(Object matching data)
%%

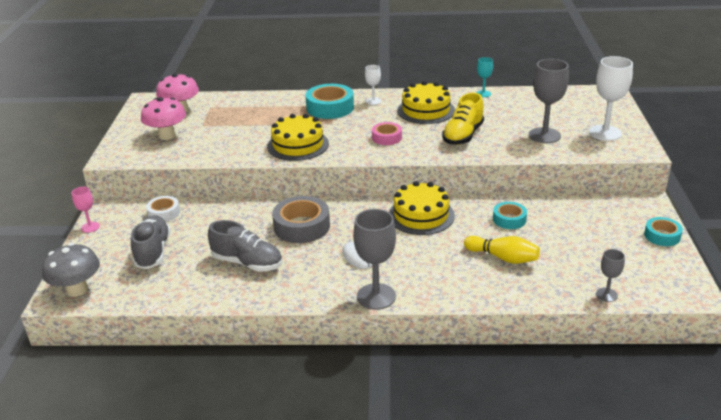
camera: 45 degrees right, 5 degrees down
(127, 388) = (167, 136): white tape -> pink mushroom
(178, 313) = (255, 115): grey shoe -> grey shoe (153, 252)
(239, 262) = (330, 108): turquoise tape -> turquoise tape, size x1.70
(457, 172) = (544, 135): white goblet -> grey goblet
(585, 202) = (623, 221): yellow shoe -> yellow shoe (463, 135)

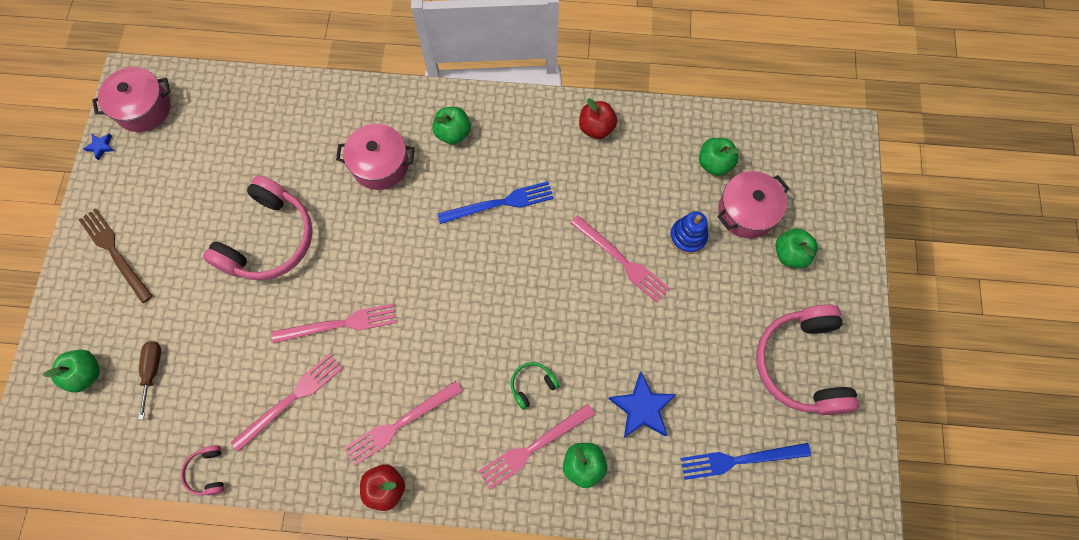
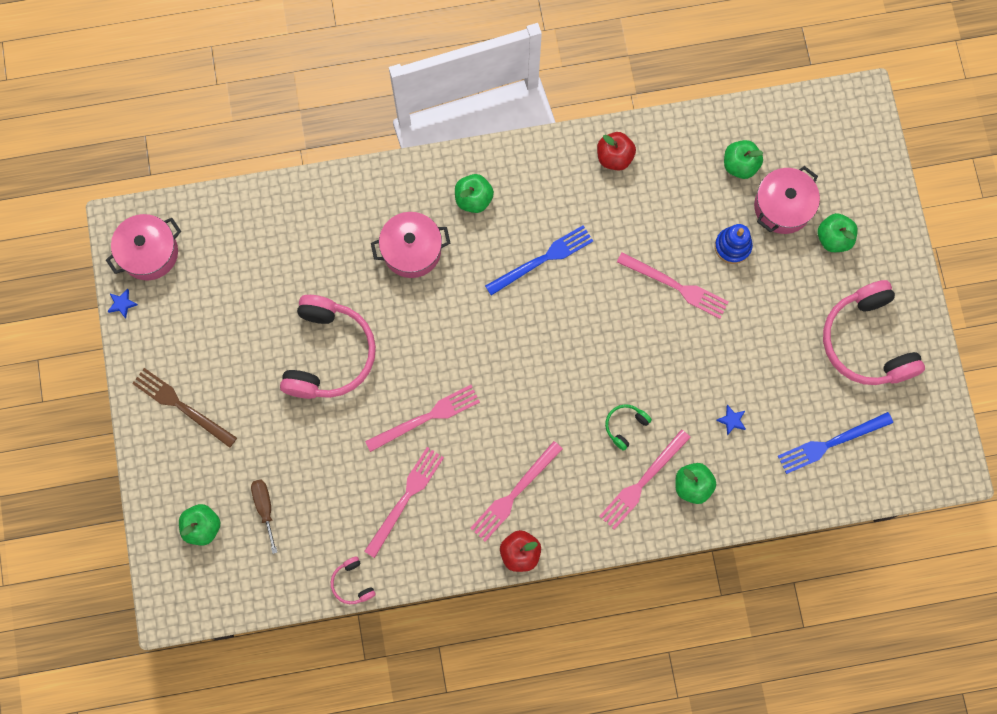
camera: 15 degrees left, 5 degrees up
(642, 408) = (731, 420): blue star -> blue star, size x0.48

%%

Your task => Write out each record exactly as shown, but not its pictures.

Answer to this problem =>
camera: 45 degrees right, 5 degrees down
(127, 388) = (167, 136): white tape -> pink mushroom
(178, 313) = (255, 115): grey shoe -> grey shoe (153, 252)
(239, 262) = (330, 108): turquoise tape -> turquoise tape, size x1.70
(457, 172) = (544, 135): white goblet -> grey goblet
(585, 202) = (623, 221): yellow shoe -> yellow shoe (463, 135)

camera: 15 degrees left, 5 degrees up
(642, 408) = (731, 420): blue star -> blue star, size x0.48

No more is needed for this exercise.